Data items
· · ·

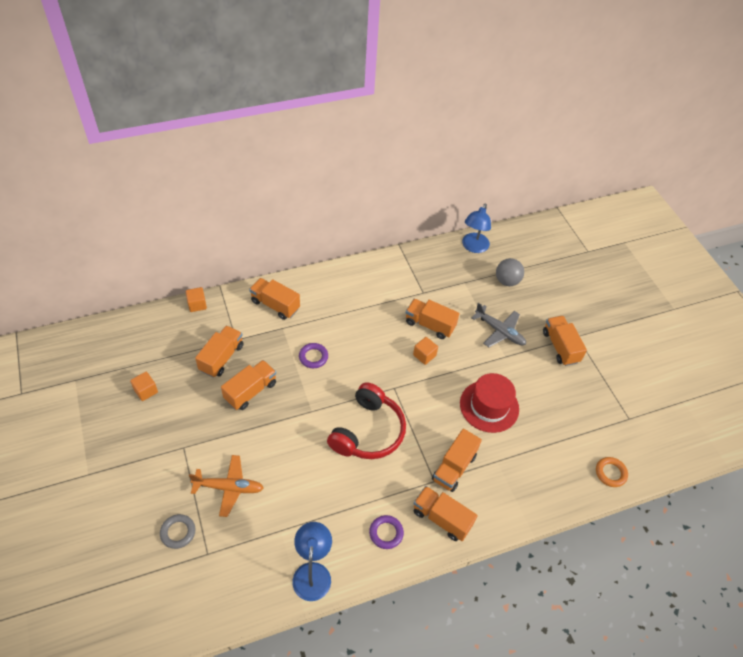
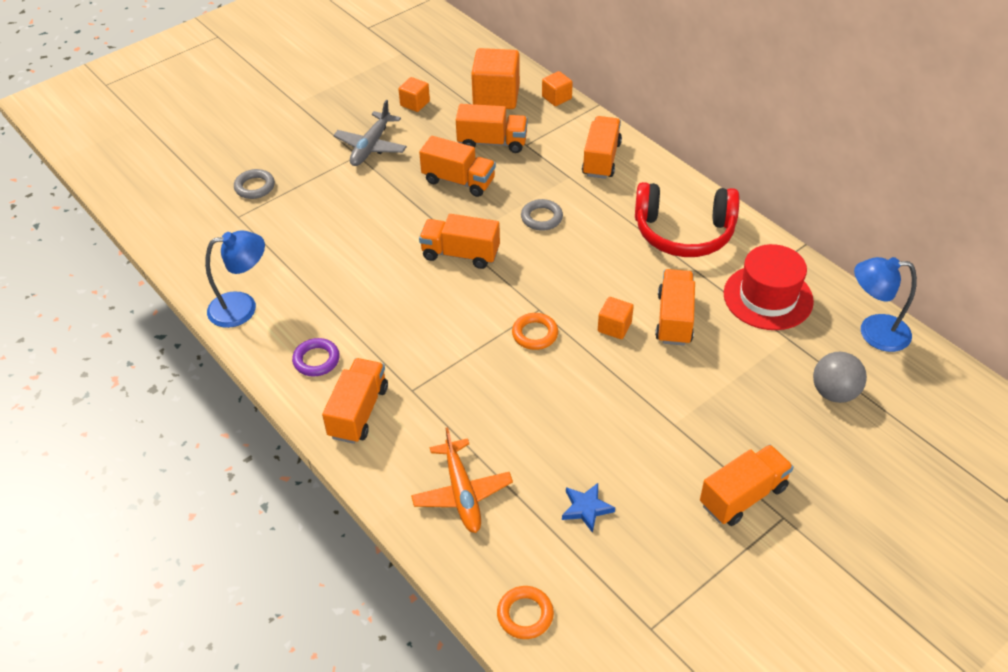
camera: 75 degrees right, 5 degrees down
(172, 338) = (496, 96): none -> orange cube
(228, 487) = (322, 206): orange plane -> orange plane (462, 492)
(313, 357) = (541, 218): purple ring -> grey ring
(368, 431) = (456, 302): red headphones -> red headphones (683, 232)
(414, 397) = (535, 334): none -> orange ring
(454, 467) = (442, 406): orange truck -> orange truck (460, 254)
(489, 406) = (567, 424): red hat -> red hat (768, 297)
(499, 331) = (720, 405): grey plane -> grey plane (371, 146)
(550, 419) = (586, 508): none -> blue star

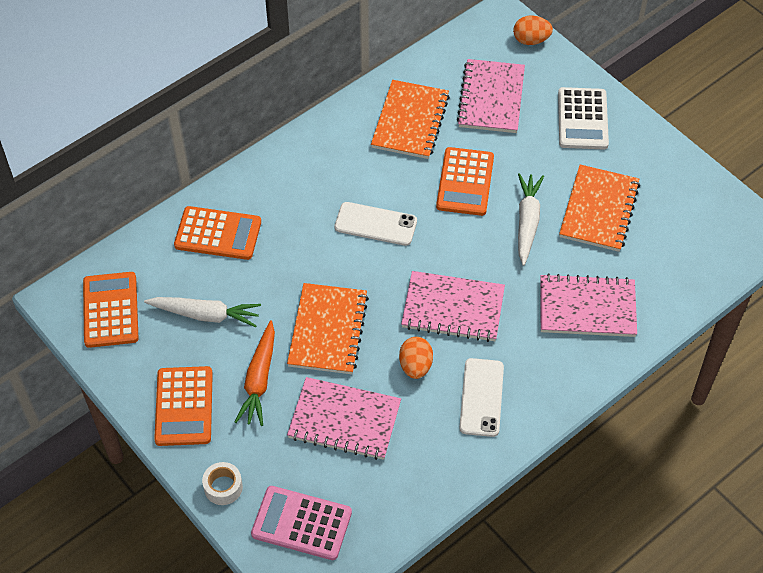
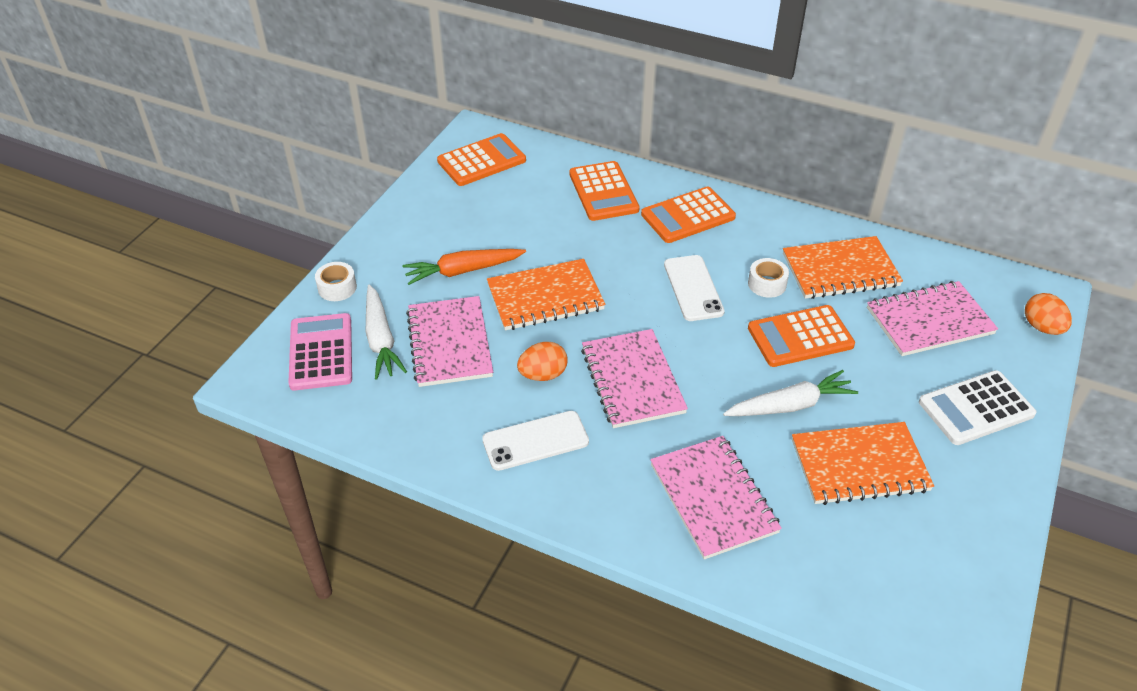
camera: 65 degrees right, 10 degrees down
(184, 406) = (409, 235): orange calculator -> orange calculator (688, 216)
(205, 315) = (511, 214): white carrot -> white carrot (381, 339)
(398, 174) = (767, 284): none -> white tape

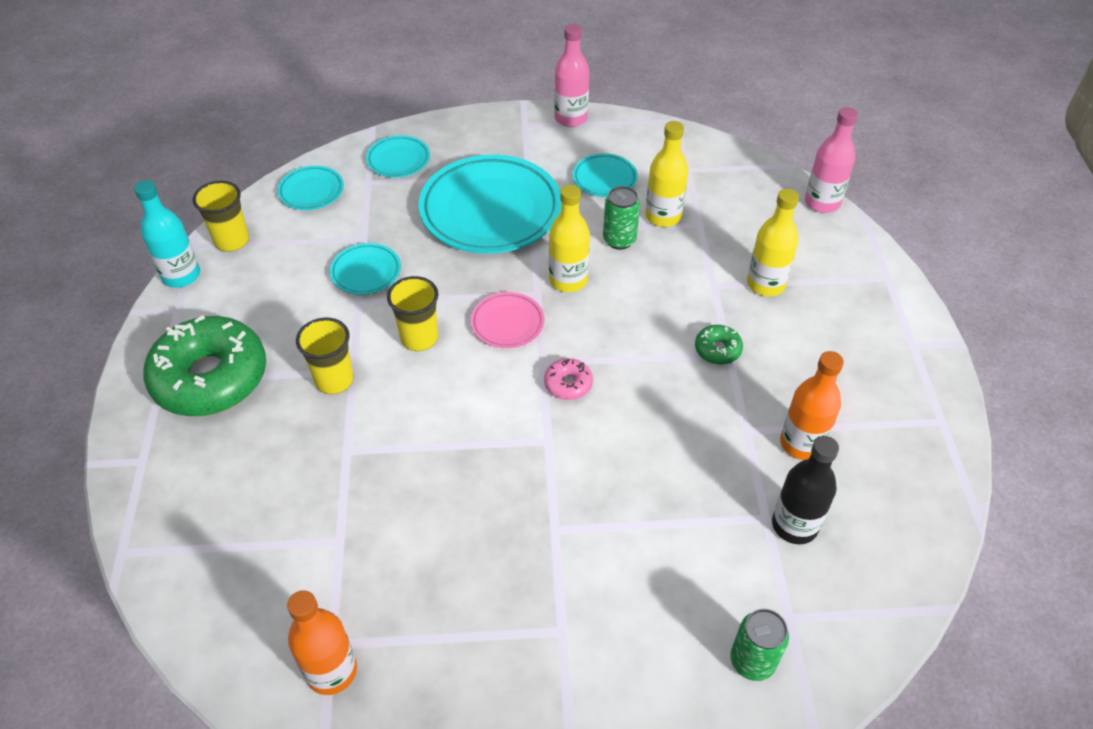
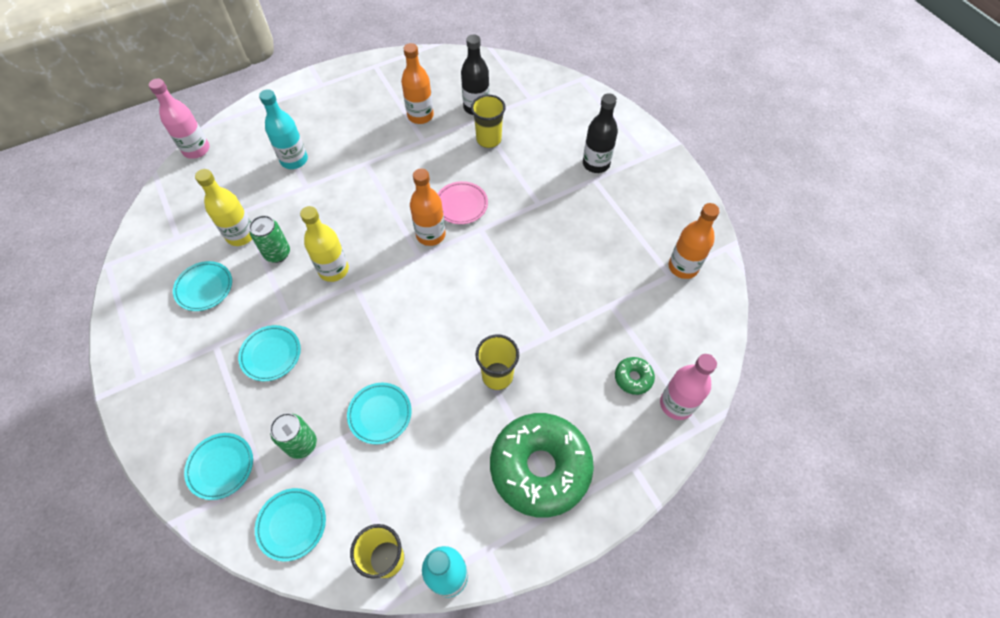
camera: 115 degrees left, 10 degrees up
(419, 338) = (432, 340): yellow cup -> yellow cup (488, 139)
(490, 210) = (271, 354): turquoise plate -> turquoise plate, size x0.47
(507, 323) = (392, 290): pink plate -> pink plate (461, 205)
(568, 384) = (430, 235): pink donut -> orange bottle
(570, 118) = (120, 344): pink bottle -> pink bottle (676, 404)
(592, 650) = (596, 164): none -> black bottle
(717, 349) = (365, 169): green donut -> green donut (633, 378)
(752, 661) = (561, 105): green can -> green can (302, 444)
(765, 284) = (294, 160): yellow bottle -> turquoise bottle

· · ·

▶ PROMPT: Which lines in the records above contain the word "none"? Return each of them.

▶ FINAL ANSWER:
(172, 338) = (496, 96): none -> orange cube
(414, 397) = (535, 334): none -> orange ring
(550, 419) = (586, 508): none -> blue star
(398, 174) = (767, 284): none -> white tape
(592, 650) = (596, 164): none -> black bottle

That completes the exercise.